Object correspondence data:
--------

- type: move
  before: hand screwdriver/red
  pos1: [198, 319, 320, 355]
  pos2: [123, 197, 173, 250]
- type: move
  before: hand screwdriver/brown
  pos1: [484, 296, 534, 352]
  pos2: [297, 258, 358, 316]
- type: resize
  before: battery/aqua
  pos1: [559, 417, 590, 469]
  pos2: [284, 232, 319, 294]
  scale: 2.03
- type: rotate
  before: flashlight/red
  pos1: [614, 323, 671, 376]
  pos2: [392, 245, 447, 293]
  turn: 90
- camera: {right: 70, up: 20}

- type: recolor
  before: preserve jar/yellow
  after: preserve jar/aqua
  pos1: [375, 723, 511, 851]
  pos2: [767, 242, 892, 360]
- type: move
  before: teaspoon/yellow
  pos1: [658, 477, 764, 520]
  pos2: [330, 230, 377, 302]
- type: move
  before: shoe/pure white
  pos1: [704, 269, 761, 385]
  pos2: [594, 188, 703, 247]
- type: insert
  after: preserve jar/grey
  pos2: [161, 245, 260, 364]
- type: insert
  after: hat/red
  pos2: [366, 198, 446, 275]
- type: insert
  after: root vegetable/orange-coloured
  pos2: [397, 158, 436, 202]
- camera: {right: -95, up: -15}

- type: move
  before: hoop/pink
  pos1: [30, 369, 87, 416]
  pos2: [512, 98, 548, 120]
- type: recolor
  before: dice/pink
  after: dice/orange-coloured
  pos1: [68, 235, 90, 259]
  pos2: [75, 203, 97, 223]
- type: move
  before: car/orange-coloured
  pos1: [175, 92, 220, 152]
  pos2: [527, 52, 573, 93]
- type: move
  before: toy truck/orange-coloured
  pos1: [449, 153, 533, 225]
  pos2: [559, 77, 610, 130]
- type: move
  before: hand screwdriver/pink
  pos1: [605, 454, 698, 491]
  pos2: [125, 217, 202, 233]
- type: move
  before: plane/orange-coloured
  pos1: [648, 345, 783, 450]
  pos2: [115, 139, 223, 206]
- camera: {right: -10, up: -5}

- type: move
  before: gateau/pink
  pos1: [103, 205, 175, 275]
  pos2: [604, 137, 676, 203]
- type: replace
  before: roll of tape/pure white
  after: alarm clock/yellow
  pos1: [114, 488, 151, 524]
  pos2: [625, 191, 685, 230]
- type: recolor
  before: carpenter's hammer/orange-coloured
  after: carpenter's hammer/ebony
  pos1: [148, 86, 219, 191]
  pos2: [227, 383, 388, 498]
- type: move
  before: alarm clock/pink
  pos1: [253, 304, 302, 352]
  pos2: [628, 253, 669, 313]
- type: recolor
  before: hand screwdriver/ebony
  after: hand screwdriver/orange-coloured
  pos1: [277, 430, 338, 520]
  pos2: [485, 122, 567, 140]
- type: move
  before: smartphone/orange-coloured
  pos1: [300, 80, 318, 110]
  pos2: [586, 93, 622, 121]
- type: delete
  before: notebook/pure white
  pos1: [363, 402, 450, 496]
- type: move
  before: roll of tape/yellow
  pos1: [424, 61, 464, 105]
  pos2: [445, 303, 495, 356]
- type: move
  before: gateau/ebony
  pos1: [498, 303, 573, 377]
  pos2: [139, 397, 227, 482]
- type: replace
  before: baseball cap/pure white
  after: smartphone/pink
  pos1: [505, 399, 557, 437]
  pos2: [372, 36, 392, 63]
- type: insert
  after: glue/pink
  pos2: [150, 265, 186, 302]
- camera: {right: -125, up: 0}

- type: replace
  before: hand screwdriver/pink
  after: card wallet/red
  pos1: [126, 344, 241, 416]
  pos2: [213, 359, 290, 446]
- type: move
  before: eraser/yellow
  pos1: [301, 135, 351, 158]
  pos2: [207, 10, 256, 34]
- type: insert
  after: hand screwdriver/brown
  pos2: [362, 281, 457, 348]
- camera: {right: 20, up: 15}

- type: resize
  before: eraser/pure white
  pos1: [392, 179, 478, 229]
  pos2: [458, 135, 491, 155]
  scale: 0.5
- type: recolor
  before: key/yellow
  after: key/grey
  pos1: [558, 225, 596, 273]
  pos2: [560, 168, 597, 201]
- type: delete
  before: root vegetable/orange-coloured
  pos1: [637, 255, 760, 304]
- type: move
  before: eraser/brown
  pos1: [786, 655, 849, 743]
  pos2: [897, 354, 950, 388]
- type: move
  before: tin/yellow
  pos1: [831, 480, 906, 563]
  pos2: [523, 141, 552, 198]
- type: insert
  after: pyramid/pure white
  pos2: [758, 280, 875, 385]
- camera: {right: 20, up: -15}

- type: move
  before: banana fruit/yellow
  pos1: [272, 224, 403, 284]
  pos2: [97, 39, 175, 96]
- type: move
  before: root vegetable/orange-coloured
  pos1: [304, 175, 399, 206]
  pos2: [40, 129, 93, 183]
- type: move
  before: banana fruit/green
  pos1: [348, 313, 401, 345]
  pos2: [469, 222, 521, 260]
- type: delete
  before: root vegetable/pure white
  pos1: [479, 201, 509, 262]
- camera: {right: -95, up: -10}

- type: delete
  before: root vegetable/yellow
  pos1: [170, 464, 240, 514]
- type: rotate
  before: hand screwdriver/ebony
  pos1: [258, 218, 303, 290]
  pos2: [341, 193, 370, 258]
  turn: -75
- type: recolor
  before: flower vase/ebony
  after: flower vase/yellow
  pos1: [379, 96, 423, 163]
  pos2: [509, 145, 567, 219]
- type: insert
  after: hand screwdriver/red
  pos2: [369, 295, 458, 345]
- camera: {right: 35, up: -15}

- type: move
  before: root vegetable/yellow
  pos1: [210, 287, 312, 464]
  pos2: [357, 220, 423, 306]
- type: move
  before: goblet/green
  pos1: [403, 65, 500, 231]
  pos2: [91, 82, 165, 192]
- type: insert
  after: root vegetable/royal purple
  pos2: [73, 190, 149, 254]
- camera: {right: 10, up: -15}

--------

> _ASSIGNMENT_: Give the records again, exactly as they appear.

> _FINISHED TASK_:
- type: move
  before: hand screwdriver/red
  pos1: [198, 319, 320, 355]
  pos2: [123, 197, 173, 250]
- type: move
  before: hand screwdriver/brown
  pos1: [484, 296, 534, 352]
  pos2: [297, 258, 358, 316]
- type: resize
  before: battery/aqua
  pos1: [559, 417, 590, 469]
  pos2: [284, 232, 319, 294]
  scale: 2.03
- type: rotate
  before: flashlight/red
  pos1: [614, 323, 671, 376]
  pos2: [392, 245, 447, 293]
  turn: 90
- camera: {right: 70, up: 20}

- type: recolor
  before: preserve jar/yellow
  after: preserve jar/aqua
  pos1: [375, 723, 511, 851]
  pos2: [767, 242, 892, 360]
- type: move
  before: teaspoon/yellow
  pos1: [658, 477, 764, 520]
  pos2: [330, 230, 377, 302]
- type: move
  before: shoe/pure white
  pos1: [704, 269, 761, 385]
  pos2: [594, 188, 703, 247]
- type: insert
  after: preserve jar/grey
  pos2: [161, 245, 260, 364]
- type: insert
  after: hat/red
  pos2: [366, 198, 446, 275]
- type: insert
  after: root vegetable/orange-coloured
  pos2: [397, 158, 436, 202]
- camera: {right: -95, up: -15}

- type: move
  before: hoop/pink
  pos1: [30, 369, 87, 416]
  pos2: [512, 98, 548, 120]
- type: recolor
  before: dice/pink
  after: dice/orange-coloured
  pos1: [68, 235, 90, 259]
  pos2: [75, 203, 97, 223]
- type: move
  before: car/orange-coloured
  pos1: [175, 92, 220, 152]
  pos2: [527, 52, 573, 93]
- type: move
  before: toy truck/orange-coloured
  pos1: [449, 153, 533, 225]
  pos2: [559, 77, 610, 130]
- type: move
  before: hand screwdriver/pink
  pos1: [605, 454, 698, 491]
  pos2: [125, 217, 202, 233]
- type: move
  before: plane/orange-coloured
  pos1: [648, 345, 783, 450]
  pos2: [115, 139, 223, 206]
- camera: {right: -10, up: -5}

- type: move
  before: gateau/pink
  pos1: [103, 205, 175, 275]
  pos2: [604, 137, 676, 203]
- type: replace
  before: roll of tape/pure white
  after: alarm clock/yellow
  pos1: [114, 488, 151, 524]
  pos2: [625, 191, 685, 230]
- type: recolor
  before: carpenter's hammer/orange-coloured
  after: carpenter's hammer/ebony
  pos1: [148, 86, 219, 191]
  pos2: [227, 383, 388, 498]
- type: move
  before: alarm clock/pink
  pos1: [253, 304, 302, 352]
  pos2: [628, 253, 669, 313]
- type: recolor
  before: hand screwdriver/ebony
  after: hand screwdriver/orange-coloured
  pos1: [277, 430, 338, 520]
  pos2: [485, 122, 567, 140]
- type: move
  before: smartphone/orange-coloured
  pos1: [300, 80, 318, 110]
  pos2: [586, 93, 622, 121]
- type: delete
  before: notebook/pure white
  pos1: [363, 402, 450, 496]
- type: move
  before: roll of tape/yellow
  pos1: [424, 61, 464, 105]
  pos2: [445, 303, 495, 356]
- type: move
  before: gateau/ebony
  pos1: [498, 303, 573, 377]
  pos2: [139, 397, 227, 482]
- type: replace
  before: baseball cap/pure white
  after: smartphone/pink
  pos1: [505, 399, 557, 437]
  pos2: [372, 36, 392, 63]
- type: insert
  after: glue/pink
  pos2: [150, 265, 186, 302]
- camera: {right: -125, up: 0}

- type: replace
  before: hand screwdriver/pink
  after: card wallet/red
  pos1: [126, 344, 241, 416]
  pos2: [213, 359, 290, 446]
- type: move
  before: eraser/yellow
  pos1: [301, 135, 351, 158]
  pos2: [207, 10, 256, 34]
- type: insert
  after: hand screwdriver/brown
  pos2: [362, 281, 457, 348]
- camera: {right: 20, up: 15}

- type: resize
  before: eraser/pure white
  pos1: [392, 179, 478, 229]
  pos2: [458, 135, 491, 155]
  scale: 0.5
- type: recolor
  before: key/yellow
  after: key/grey
  pos1: [558, 225, 596, 273]
  pos2: [560, 168, 597, 201]
- type: delete
  before: root vegetable/orange-coloured
  pos1: [637, 255, 760, 304]
- type: move
  before: eraser/brown
  pos1: [786, 655, 849, 743]
  pos2: [897, 354, 950, 388]
- type: move
  before: tin/yellow
  pos1: [831, 480, 906, 563]
  pos2: [523, 141, 552, 198]
- type: insert
  after: pyramid/pure white
  pos2: [758, 280, 875, 385]
- camera: {right: 20, up: -15}

- type: move
  before: banana fruit/yellow
  pos1: [272, 224, 403, 284]
  pos2: [97, 39, 175, 96]
- type: move
  before: root vegetable/orange-coloured
  pos1: [304, 175, 399, 206]
  pos2: [40, 129, 93, 183]
- type: move
  before: banana fruit/green
  pos1: [348, 313, 401, 345]
  pos2: [469, 222, 521, 260]
- type: delete
  before: root vegetable/pure white
  pos1: [479, 201, 509, 262]
- camera: {right: -95, up: -10}

- type: delete
  before: root vegetable/yellow
  pos1: [170, 464, 240, 514]
- type: rotate
  before: hand screwdriver/ebony
  pos1: [258, 218, 303, 290]
  pos2: [341, 193, 370, 258]
  turn: -75
- type: recolor
  before: flower vase/ebony
  after: flower vase/yellow
  pos1: [379, 96, 423, 163]
  pos2: [509, 145, 567, 219]
- type: insert
  after: hand screwdriver/red
  pos2: [369, 295, 458, 345]
- camera: {right: 35, up: -15}

- type: move
  before: root vegetable/yellow
  pos1: [210, 287, 312, 464]
  pos2: [357, 220, 423, 306]
- type: move
  before: goblet/green
  pos1: [403, 65, 500, 231]
  pos2: [91, 82, 165, 192]
- type: insert
  after: root vegetable/royal purple
  pos2: [73, 190, 149, 254]
- camera: {right: 10, up: -15}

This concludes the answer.